◆ **Required work**: Give back the listing in full and exactly, leaving out the images.

◆ **Stored data**:
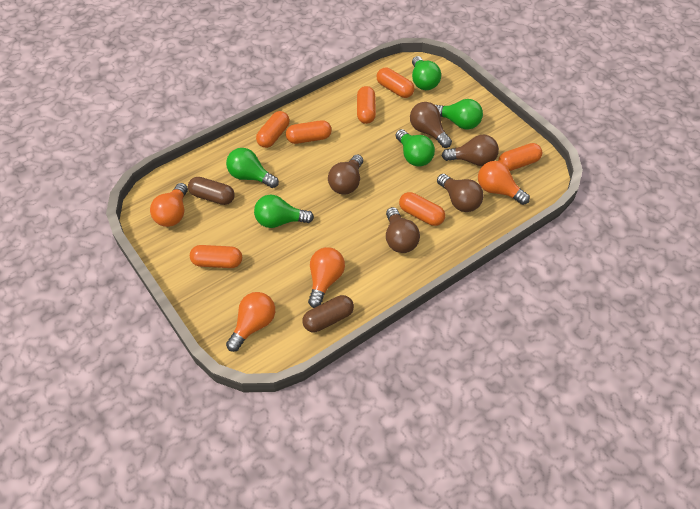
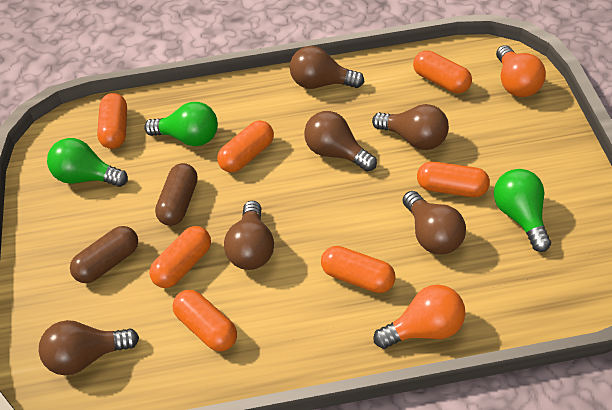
brown light bulb: 5 -> 6
green light bulb: 5 -> 3
orange light bulb: 4 -> 2

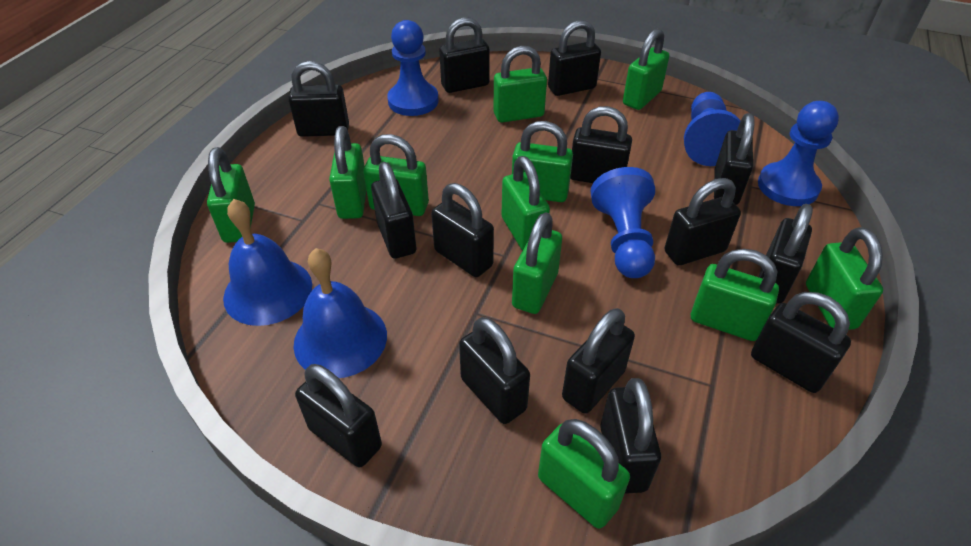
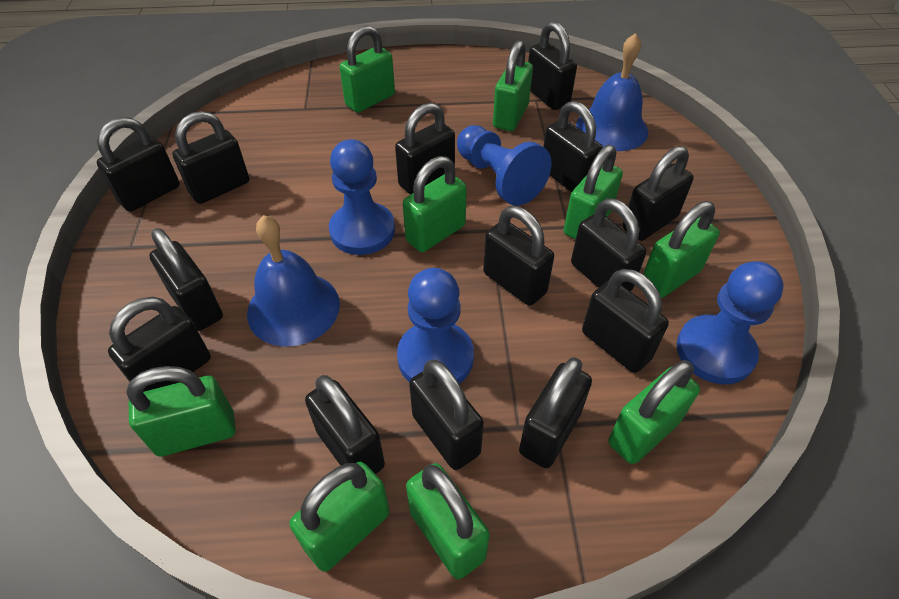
green padlock: 11 -> 9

◆ **Completed exercise**:
brown light bulb: 5 -> 6
green light bulb: 5 -> 3
orange light bulb: 4 -> 2

green padlock: 11 -> 9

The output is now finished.